**Aim of the task:** Exact transcription, pictures omitted: reproduce the listing below.

--- Dataset Enclosed Below ---

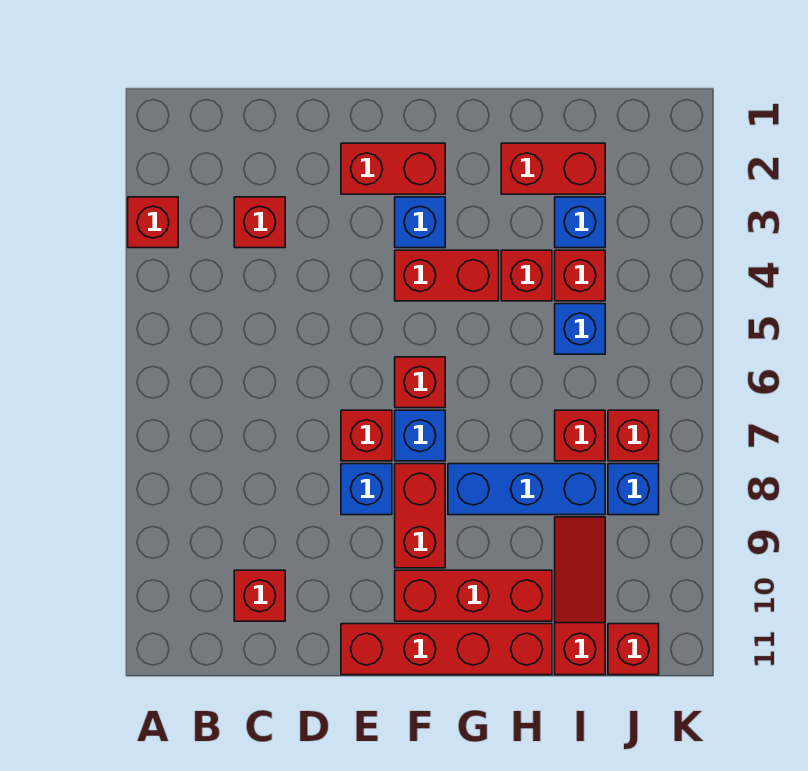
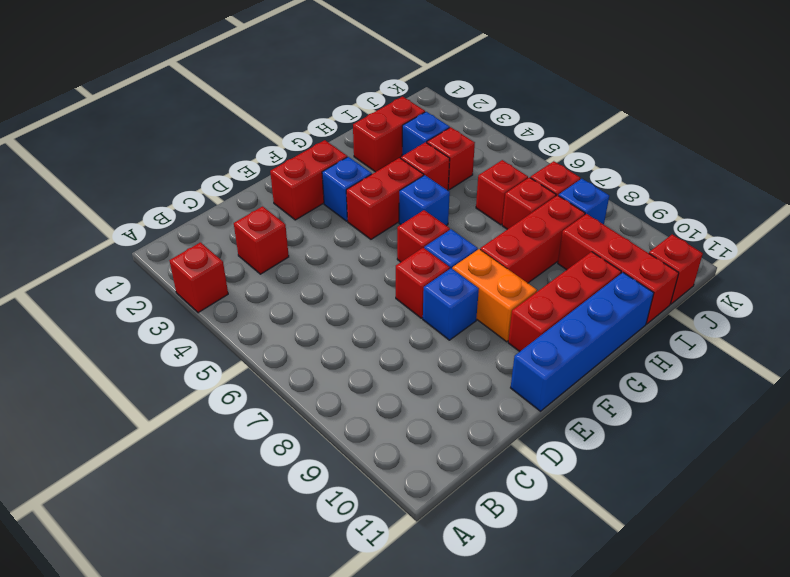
red 1x1 brick [234,570,285,621] -> red 1x1 brick moved to [476,160,528,225]
red 1x4 brick [341,624,552,675] -> blue 1x4 brick [511,273,654,411]
red 1x2 brick [395,464,445,568] -> orange 1x2 brick [452,249,537,342]
blue 1x3 brick [448,464,605,515] -> red 1x3 brick [480,195,585,283]
blue 1x1 brick [555,304,605,354] -> blue 1x1 brick moved to [399,175,450,226]
red 1x3 slope [555,517,605,675] -> red 1x3 brick [558,214,679,324]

--- End of Enclosed Dataset ---

**Output for this task:**
red 1x1 brick [234,570,285,621] -> red 1x1 brick moved to [476,160,528,225]
red 1x4 brick [341,624,552,675] -> blue 1x4 brick [511,273,654,411]
red 1x2 brick [395,464,445,568] -> orange 1x2 brick [452,249,537,342]
blue 1x3 brick [448,464,605,515] -> red 1x3 brick [480,195,585,283]
blue 1x1 brick [555,304,605,354] -> blue 1x1 brick moved to [399,175,450,226]
red 1x3 slope [555,517,605,675] -> red 1x3 brick [558,214,679,324]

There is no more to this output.